_Listed entries_
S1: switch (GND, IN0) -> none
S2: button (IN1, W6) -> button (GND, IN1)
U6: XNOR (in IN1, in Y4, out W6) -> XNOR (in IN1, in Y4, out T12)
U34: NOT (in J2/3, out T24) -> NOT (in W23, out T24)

...

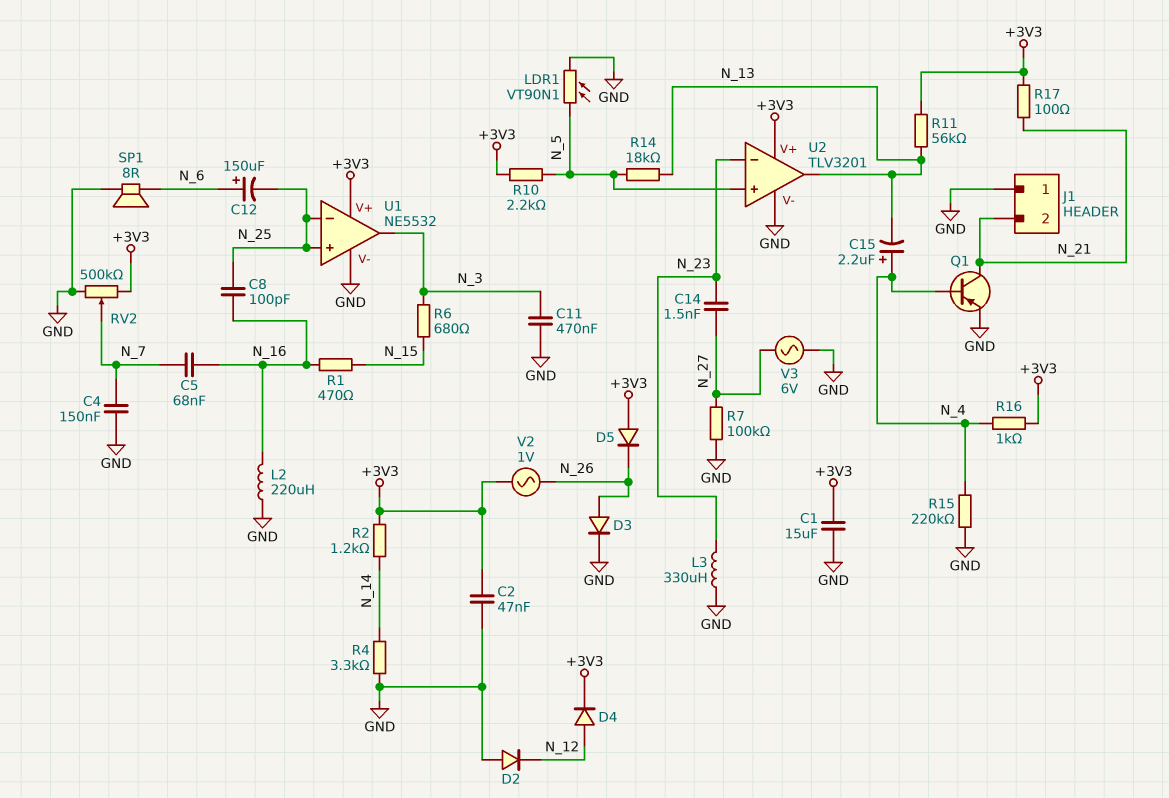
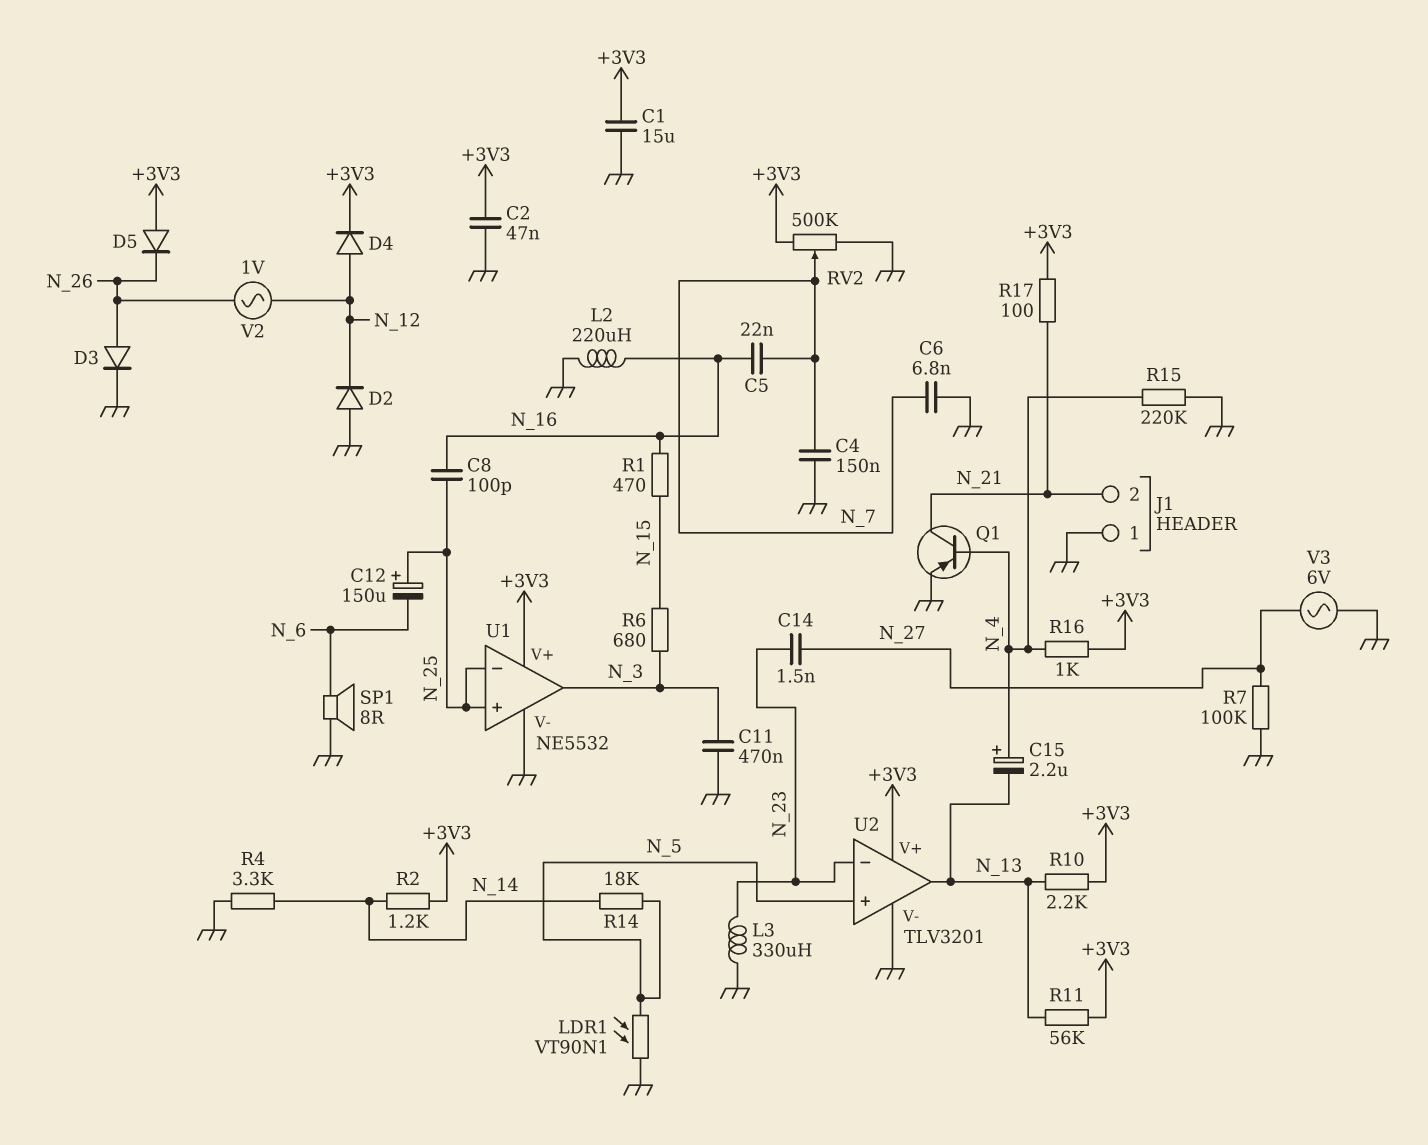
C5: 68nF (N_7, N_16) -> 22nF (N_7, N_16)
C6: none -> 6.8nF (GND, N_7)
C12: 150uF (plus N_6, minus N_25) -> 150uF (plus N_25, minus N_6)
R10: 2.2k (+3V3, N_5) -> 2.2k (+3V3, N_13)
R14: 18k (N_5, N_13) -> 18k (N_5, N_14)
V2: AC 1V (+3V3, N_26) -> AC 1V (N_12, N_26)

* * *

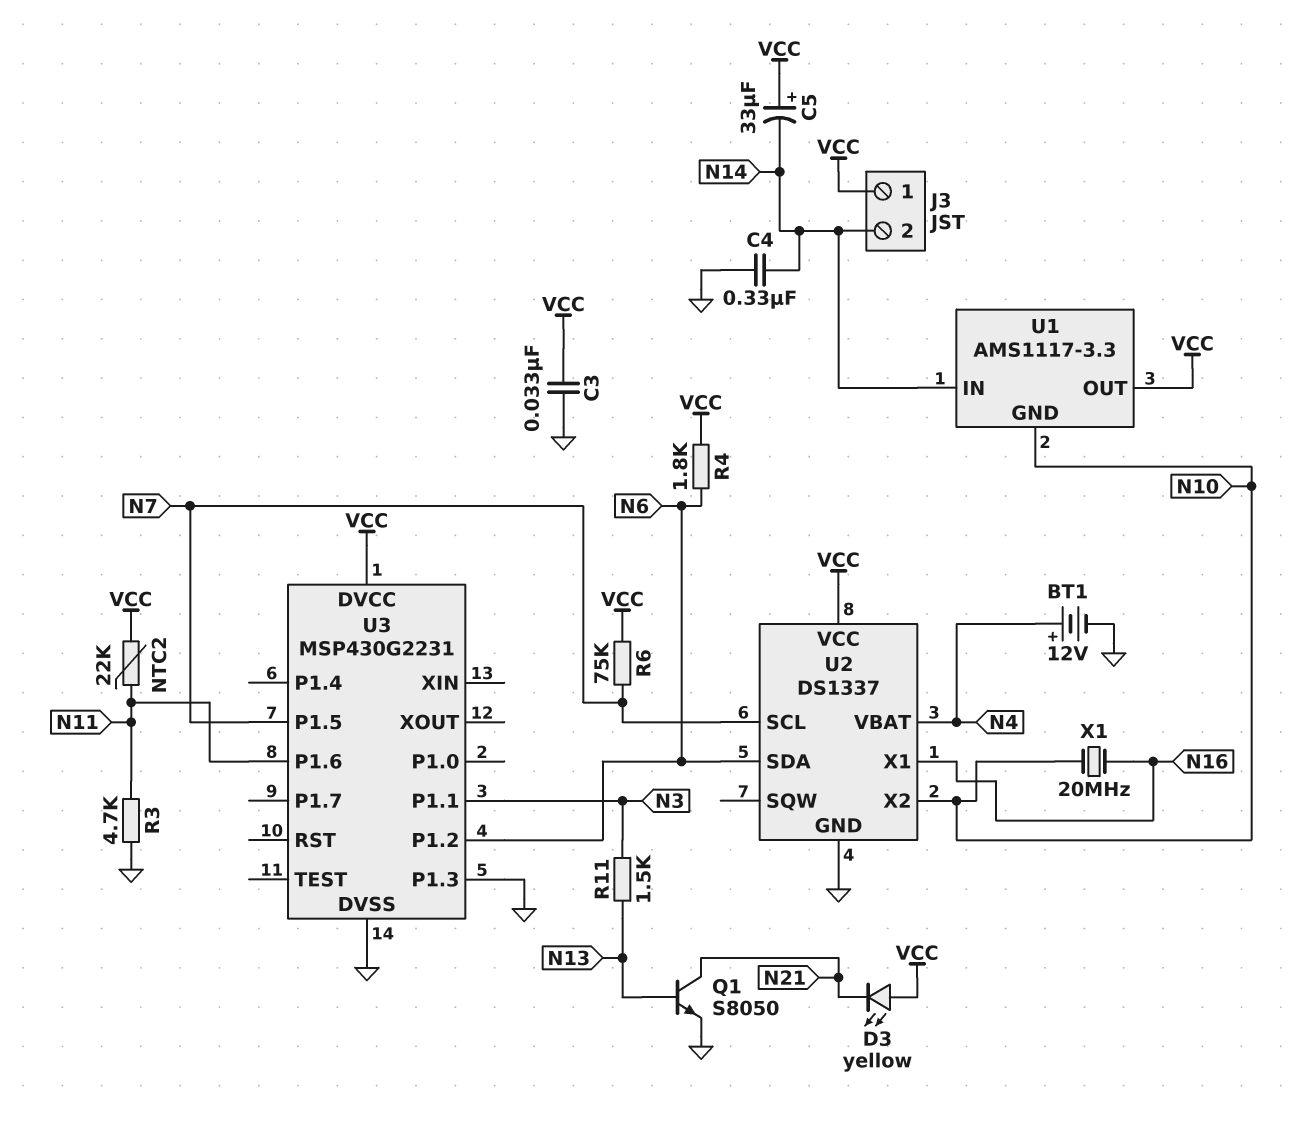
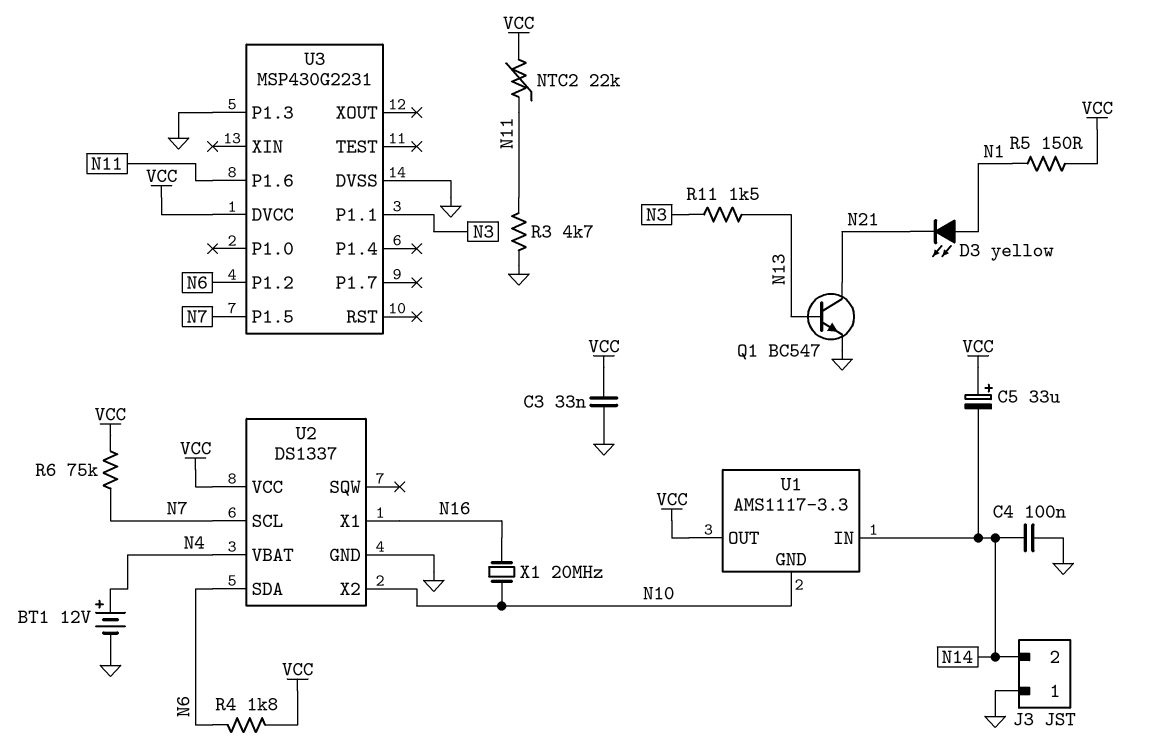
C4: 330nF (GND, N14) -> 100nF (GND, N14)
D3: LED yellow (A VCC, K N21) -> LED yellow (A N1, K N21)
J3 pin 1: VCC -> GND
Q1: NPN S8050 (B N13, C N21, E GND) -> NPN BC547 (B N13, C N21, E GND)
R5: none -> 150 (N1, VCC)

_What you will do_
Please find, in the entries above, every line where "none" occurs, and copy it.

_Answer section_
S1: switch (GND, IN0) -> none
C6: none -> 6.8nF (GND, N_7)
R5: none -> 150 (N1, VCC)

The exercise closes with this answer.